Go through the following data and transcribe exactly the stretch of lines from the one holding "none -> green brick G1:I1 level 1" to the one holding "none -> grey brick E7 level 2", both included.
• • • • • • •
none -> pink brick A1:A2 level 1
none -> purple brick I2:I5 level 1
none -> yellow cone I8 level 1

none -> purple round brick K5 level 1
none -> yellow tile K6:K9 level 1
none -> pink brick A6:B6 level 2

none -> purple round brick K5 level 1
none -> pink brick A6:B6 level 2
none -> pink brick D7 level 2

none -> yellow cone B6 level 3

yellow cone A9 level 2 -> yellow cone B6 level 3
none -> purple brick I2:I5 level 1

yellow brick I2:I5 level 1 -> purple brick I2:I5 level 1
• • • • • • •
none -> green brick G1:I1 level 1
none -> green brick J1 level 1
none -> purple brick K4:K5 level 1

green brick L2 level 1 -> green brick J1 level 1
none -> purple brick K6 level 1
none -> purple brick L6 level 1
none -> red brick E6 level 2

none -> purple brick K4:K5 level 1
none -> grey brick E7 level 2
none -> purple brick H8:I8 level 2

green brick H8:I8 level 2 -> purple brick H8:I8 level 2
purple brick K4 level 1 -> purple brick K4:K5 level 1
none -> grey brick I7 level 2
• • • • • • •
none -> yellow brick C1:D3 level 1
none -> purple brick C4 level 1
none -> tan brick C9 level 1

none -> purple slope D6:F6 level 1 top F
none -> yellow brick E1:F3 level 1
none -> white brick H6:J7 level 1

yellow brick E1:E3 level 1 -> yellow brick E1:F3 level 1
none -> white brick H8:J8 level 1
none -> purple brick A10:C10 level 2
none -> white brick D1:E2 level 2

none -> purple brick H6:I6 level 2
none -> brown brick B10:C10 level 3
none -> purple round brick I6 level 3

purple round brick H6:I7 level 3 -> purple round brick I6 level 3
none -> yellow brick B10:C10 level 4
• • • • • • •
RESULT
none -> green brick G1:I1 level 1
none -> green brick J1 level 1
none -> purple brick K4:K5 level 1

green brick L2 level 1 -> green brick J1 level 1
none -> purple brick K6 level 1
none -> purple brick L6 level 1
none -> red brick E6 level 2

none -> purple brick K4:K5 level 1
none -> grey brick E7 level 2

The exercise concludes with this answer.